**Task instructions**:
From the first line of the records below through the line containing "U7: TC118S -> L9110S", copy everything exactly and nothing more.

Given data START

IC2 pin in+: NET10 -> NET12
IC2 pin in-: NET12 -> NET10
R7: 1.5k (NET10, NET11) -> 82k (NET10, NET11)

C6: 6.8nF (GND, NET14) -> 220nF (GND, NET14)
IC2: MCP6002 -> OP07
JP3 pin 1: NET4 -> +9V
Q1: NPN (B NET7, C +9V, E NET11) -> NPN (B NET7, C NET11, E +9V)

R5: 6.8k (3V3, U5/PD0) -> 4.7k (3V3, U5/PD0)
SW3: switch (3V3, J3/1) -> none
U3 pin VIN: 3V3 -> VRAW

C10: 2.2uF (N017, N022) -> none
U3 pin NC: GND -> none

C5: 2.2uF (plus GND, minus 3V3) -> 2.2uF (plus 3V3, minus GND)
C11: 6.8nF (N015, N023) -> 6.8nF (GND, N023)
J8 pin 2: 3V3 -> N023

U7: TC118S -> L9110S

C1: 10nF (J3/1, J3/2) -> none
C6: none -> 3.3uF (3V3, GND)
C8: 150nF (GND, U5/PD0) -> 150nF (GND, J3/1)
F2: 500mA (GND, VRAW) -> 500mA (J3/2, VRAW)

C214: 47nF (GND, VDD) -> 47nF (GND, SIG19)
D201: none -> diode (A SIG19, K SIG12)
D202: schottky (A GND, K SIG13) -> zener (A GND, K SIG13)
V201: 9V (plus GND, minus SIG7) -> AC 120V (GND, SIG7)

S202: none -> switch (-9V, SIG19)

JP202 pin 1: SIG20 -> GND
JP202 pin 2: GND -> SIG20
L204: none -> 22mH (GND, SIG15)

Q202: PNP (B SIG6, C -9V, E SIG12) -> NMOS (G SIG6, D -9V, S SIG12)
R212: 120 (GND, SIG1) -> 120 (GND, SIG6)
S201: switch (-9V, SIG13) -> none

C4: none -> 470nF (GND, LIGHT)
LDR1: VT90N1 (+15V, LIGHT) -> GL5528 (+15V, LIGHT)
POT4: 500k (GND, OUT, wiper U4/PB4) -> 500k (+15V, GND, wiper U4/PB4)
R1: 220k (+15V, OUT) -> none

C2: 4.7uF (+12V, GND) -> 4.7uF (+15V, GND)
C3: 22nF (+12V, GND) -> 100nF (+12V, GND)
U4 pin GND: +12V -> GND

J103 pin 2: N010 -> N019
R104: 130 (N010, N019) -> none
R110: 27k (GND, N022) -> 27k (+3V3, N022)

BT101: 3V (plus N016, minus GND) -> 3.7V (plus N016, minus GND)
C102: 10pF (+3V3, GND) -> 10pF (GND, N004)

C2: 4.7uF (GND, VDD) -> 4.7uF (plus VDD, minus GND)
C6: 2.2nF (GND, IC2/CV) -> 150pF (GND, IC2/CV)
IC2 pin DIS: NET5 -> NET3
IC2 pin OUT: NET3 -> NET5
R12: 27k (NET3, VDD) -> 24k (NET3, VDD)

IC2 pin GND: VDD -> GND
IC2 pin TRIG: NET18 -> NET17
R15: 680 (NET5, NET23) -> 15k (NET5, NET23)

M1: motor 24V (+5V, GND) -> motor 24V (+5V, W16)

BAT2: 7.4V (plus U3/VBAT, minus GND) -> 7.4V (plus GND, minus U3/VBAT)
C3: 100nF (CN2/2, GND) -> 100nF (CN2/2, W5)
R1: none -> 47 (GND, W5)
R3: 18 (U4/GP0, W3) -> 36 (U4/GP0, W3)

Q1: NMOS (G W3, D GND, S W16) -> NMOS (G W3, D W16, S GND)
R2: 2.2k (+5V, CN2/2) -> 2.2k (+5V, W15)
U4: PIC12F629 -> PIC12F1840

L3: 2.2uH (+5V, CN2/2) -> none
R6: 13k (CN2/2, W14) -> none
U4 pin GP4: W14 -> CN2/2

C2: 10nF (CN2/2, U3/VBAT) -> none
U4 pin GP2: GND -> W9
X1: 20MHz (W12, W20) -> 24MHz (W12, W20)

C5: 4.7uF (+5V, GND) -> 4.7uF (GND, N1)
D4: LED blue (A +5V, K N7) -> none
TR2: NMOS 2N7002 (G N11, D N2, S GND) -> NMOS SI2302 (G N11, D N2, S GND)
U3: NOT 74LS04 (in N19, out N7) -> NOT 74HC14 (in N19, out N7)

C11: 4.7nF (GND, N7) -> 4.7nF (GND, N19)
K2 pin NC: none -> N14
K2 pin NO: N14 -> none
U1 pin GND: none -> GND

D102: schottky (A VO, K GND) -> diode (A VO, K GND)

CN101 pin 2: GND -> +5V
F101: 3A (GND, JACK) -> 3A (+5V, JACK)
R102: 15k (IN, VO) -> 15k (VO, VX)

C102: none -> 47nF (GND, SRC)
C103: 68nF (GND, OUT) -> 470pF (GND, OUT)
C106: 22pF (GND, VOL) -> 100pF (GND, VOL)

Given data END

**Solution for this problem**:
IC2 pin in+: NET10 -> NET12
IC2 pin in-: NET12 -> NET10
R7: 1.5k (NET10, NET11) -> 82k (NET10, NET11)

C6: 6.8nF (GND, NET14) -> 220nF (GND, NET14)
IC2: MCP6002 -> OP07
JP3 pin 1: NET4 -> +9V
Q1: NPN (B NET7, C +9V, E NET11) -> NPN (B NET7, C NET11, E +9V)

R5: 6.8k (3V3, U5/PD0) -> 4.7k (3V3, U5/PD0)
SW3: switch (3V3, J3/1) -> none
U3 pin VIN: 3V3 -> VRAW

C10: 2.2uF (N017, N022) -> none
U3 pin NC: GND -> none

C5: 2.2uF (plus GND, minus 3V3) -> 2.2uF (plus 3V3, minus GND)
C11: 6.8nF (N015, N023) -> 6.8nF (GND, N023)
J8 pin 2: 3V3 -> N023

U7: TC118S -> L9110S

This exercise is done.